Task description
Copy the first line of the material below and every later line through the line containing "resize,green borezobe,[519 359", without any other output.

Provided records

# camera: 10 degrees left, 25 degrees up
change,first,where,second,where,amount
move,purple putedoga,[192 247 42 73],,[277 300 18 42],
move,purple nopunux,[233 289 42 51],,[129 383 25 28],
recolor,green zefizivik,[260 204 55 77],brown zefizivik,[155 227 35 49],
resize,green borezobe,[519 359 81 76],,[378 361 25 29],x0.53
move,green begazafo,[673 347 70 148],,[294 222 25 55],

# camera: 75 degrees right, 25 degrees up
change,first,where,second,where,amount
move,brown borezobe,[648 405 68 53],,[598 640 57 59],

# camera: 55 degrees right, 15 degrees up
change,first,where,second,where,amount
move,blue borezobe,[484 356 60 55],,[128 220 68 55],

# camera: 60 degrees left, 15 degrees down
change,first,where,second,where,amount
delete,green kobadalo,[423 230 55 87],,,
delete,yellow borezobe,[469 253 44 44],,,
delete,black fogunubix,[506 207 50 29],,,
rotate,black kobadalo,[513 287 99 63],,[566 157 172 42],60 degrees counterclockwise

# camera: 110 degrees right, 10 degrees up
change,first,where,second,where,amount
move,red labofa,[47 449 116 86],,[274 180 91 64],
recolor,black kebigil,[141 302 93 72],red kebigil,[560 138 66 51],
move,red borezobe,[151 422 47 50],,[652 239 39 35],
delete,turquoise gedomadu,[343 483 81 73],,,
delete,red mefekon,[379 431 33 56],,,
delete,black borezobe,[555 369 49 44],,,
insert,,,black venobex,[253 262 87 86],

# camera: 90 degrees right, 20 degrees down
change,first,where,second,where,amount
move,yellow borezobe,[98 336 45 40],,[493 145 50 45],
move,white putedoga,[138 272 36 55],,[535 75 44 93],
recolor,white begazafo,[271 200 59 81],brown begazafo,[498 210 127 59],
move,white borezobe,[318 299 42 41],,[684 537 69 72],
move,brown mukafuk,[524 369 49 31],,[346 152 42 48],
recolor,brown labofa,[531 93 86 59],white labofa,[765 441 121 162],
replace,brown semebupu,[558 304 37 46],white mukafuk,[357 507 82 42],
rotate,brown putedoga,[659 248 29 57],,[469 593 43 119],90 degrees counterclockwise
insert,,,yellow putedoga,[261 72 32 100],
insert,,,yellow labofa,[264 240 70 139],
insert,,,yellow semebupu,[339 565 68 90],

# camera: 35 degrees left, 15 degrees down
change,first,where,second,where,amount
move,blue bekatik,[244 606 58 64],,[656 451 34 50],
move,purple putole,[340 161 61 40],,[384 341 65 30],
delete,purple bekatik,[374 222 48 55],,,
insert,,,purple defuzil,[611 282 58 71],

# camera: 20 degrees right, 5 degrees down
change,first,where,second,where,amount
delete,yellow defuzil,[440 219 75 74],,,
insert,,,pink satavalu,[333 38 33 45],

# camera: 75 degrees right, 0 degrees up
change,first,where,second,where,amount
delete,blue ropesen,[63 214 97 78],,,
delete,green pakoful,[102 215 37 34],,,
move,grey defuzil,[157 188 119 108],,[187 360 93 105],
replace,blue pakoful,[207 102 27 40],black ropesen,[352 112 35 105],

Expected answer
# camera: 10 degrees left, 25 degrees up
change,first,where,second,where,amount
move,purple putedoga,[192 247 42 73],,[277 300 18 42],
move,purple nopunux,[233 289 42 51],,[129 383 25 28],
recolor,green zefizivik,[260 204 55 77],brown zefizivik,[155 227 35 49],
resize,green borezobe,[519 359 81 76],,[378 361 25 29],x0.53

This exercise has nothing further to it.